### [Task inputs]

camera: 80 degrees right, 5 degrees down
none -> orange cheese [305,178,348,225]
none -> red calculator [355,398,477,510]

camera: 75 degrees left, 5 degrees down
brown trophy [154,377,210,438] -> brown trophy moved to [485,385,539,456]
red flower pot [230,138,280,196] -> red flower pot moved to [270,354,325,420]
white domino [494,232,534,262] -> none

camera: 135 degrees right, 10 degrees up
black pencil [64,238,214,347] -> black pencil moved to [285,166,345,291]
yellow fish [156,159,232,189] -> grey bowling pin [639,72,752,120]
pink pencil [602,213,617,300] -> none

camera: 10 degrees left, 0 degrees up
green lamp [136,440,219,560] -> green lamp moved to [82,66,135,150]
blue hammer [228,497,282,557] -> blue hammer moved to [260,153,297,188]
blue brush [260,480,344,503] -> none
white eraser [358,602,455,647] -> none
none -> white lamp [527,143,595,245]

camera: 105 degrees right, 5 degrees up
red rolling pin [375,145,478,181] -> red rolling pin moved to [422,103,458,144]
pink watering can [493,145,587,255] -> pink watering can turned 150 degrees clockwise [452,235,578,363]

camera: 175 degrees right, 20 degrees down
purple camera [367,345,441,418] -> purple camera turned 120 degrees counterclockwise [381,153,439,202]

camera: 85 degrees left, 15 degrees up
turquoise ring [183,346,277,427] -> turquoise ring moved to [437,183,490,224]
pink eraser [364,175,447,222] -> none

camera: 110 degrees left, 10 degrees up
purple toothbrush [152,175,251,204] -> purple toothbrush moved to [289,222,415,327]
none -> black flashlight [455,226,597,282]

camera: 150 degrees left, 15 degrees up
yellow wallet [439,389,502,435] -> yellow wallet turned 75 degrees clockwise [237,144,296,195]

### [What the task requires]
Everything from the line with "yellow fish [156,159,232,189]" down to the final line above is to be retyped exactly. Leave the earlier lines out.

### [Answer box]
yellow fish [156,159,232,189] -> grey bowling pin [639,72,752,120]
pink pencil [602,213,617,300] -> none

camera: 10 degrees left, 0 degrees up
green lamp [136,440,219,560] -> green lamp moved to [82,66,135,150]
blue hammer [228,497,282,557] -> blue hammer moved to [260,153,297,188]
blue brush [260,480,344,503] -> none
white eraser [358,602,455,647] -> none
none -> white lamp [527,143,595,245]

camera: 105 degrees right, 5 degrees up
red rolling pin [375,145,478,181] -> red rolling pin moved to [422,103,458,144]
pink watering can [493,145,587,255] -> pink watering can turned 150 degrees clockwise [452,235,578,363]

camera: 175 degrees right, 20 degrees down
purple camera [367,345,441,418] -> purple camera turned 120 degrees counterclockwise [381,153,439,202]

camera: 85 degrees left, 15 degrees up
turquoise ring [183,346,277,427] -> turquoise ring moved to [437,183,490,224]
pink eraser [364,175,447,222] -> none

camera: 110 degrees left, 10 degrees up
purple toothbrush [152,175,251,204] -> purple toothbrush moved to [289,222,415,327]
none -> black flashlight [455,226,597,282]

camera: 150 degrees left, 15 degrees up
yellow wallet [439,389,502,435] -> yellow wallet turned 75 degrees clockwise [237,144,296,195]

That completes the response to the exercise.